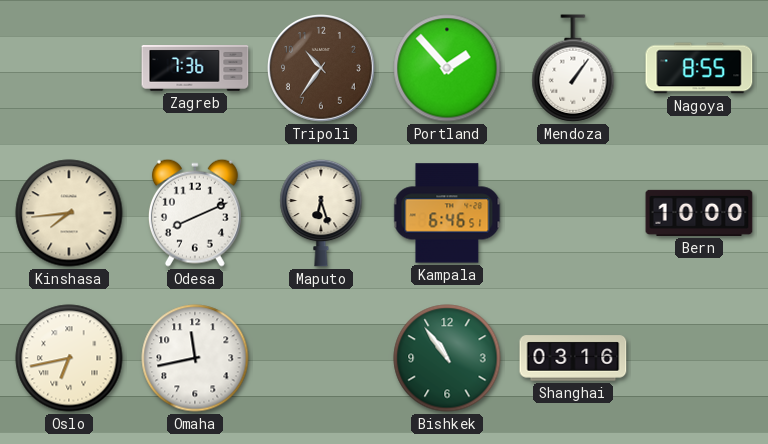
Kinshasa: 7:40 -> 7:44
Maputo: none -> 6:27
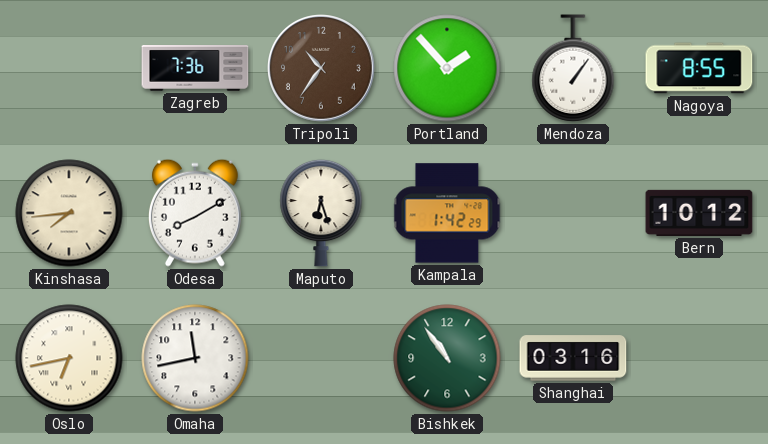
Odesa: 8:11 -> 8:10
Kampala: 6:46 -> 1:42
Bern: 10:00 -> 10:12
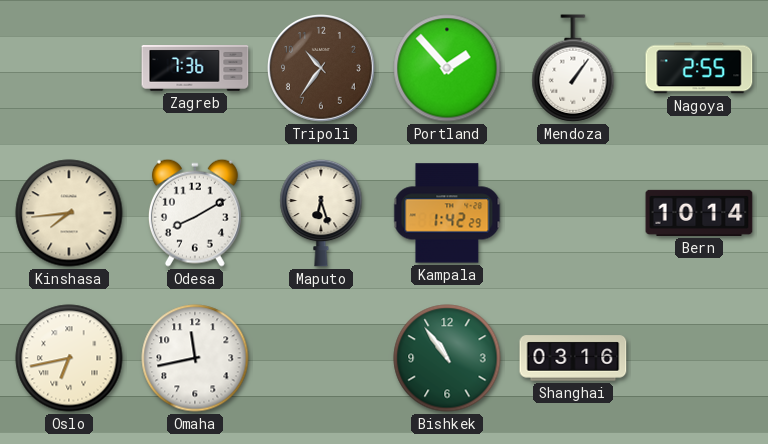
Nagoya: 8:55 -> 2:55
Bern: 10:12 -> 10:14
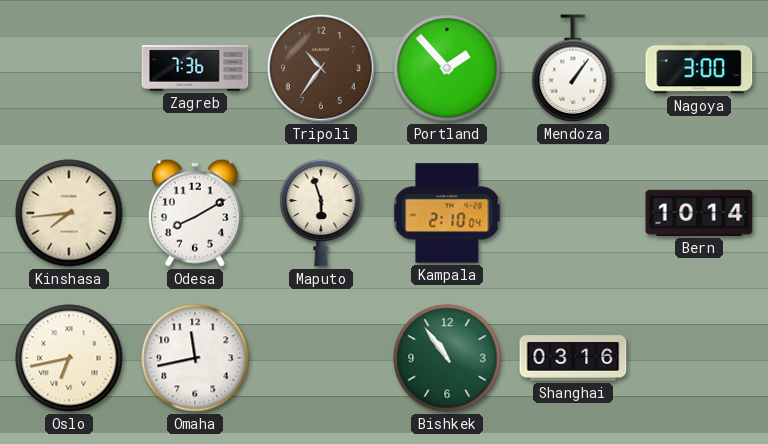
Nagoya: 2:55 -> 3:00
Maputo: 6:27 -> 5:57
Kampala: 1:42 -> 2:10
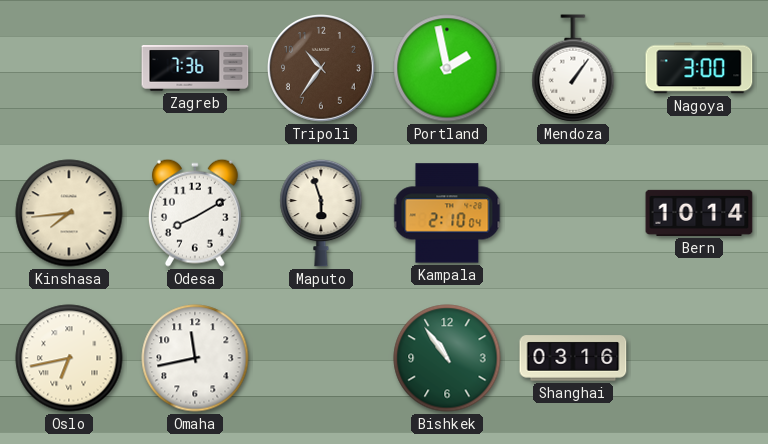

Your task: Print every text line of the material above verbatim, in the same order, and leave out the pictures.

Solution below:
Kinshasa: 7:40 -> 7:44
Maputo: none -> 6:27
Odesa: 8:11 -> 8:10
Kampala: 6:46 -> 1:42
Bern: 10:00 -> 10:12
Nagoya: 8:55 -> 2:55
Bern: 10:12 -> 10:14
Nagoya: 2:55 -> 3:00
Maputo: 6:27 -> 5:57
Kampala: 1:42 -> 2:10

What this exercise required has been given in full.